◆ **EXERCISE REQUIREMENTS**:
The word "button" may appear in some lines of the data; copy every such line.

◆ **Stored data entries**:

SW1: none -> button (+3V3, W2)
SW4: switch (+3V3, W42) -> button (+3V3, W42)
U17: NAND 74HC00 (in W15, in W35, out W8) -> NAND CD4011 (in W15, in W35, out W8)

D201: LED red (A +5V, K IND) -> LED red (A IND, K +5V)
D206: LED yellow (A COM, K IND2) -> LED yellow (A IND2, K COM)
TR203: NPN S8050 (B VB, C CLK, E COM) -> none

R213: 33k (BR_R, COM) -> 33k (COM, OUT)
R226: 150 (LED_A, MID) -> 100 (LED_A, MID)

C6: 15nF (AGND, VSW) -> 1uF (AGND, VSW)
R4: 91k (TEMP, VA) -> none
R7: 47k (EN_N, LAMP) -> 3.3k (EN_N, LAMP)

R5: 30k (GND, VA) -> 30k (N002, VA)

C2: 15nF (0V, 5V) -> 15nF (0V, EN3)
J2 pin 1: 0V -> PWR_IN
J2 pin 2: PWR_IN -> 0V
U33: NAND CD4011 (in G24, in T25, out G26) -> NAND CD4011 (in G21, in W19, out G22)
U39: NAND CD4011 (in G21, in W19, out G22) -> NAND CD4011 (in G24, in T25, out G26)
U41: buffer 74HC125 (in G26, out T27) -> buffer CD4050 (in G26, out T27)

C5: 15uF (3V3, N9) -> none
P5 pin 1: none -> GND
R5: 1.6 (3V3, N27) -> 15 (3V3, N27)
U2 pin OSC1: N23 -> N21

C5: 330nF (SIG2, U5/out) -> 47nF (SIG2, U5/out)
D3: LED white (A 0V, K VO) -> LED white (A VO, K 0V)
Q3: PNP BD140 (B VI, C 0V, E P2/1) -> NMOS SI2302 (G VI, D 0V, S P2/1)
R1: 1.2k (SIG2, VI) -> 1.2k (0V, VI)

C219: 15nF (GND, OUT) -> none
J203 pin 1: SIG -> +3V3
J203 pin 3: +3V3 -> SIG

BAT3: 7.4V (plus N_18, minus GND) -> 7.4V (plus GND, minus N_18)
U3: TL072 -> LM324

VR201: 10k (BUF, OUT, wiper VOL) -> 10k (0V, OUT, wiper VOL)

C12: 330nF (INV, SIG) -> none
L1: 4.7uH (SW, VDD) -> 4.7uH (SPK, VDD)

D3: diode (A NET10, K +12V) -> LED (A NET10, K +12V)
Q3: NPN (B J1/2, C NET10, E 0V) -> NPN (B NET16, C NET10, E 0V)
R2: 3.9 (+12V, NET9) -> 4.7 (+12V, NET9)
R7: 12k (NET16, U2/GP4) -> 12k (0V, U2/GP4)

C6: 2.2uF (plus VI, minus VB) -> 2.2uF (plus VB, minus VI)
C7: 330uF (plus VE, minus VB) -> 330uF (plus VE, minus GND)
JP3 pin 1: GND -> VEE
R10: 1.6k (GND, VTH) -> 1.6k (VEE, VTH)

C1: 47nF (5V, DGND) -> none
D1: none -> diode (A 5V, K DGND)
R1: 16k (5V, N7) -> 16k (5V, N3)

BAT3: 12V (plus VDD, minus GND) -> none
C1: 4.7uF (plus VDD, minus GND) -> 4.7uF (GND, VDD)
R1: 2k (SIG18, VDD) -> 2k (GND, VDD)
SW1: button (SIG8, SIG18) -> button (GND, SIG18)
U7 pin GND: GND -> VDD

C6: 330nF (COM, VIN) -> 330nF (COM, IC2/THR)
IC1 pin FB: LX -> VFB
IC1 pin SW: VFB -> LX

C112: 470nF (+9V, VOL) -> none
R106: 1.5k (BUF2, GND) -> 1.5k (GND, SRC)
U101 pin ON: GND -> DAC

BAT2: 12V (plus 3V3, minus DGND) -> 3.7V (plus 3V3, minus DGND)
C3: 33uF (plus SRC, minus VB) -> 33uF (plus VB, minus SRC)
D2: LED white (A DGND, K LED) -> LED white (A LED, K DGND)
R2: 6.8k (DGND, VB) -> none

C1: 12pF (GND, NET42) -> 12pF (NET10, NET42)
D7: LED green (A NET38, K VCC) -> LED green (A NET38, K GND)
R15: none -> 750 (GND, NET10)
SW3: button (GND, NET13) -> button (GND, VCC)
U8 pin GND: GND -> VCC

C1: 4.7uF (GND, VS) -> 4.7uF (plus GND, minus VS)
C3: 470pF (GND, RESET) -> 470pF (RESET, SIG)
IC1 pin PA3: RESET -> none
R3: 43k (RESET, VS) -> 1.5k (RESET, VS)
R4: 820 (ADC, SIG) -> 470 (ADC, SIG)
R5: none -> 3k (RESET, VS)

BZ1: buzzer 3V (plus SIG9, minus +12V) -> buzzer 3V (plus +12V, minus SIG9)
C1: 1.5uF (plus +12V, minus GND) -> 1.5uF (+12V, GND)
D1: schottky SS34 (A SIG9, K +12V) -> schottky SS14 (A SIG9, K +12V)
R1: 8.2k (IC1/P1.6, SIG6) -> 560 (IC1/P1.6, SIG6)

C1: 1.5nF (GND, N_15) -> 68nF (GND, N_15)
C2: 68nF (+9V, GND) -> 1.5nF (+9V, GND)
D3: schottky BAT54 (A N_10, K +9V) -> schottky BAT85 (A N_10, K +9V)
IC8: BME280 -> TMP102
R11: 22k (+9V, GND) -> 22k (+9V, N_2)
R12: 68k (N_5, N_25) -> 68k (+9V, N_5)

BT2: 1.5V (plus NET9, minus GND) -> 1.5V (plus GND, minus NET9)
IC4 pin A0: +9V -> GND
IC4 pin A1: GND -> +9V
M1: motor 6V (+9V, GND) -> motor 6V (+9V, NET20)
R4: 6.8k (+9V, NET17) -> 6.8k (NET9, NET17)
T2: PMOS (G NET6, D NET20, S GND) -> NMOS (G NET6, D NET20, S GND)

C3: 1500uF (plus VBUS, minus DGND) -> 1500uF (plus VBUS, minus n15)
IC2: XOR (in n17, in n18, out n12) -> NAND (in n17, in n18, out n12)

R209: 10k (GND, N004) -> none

◆ **REPLY**:
SW1: none -> button (+3V3, W2)
SW4: switch (+3V3, W42) -> button (+3V3, W42)
SW1: button (SIG8, SIG18) -> button (GND, SIG18)
SW3: button (GND, NET13) -> button (GND, VCC)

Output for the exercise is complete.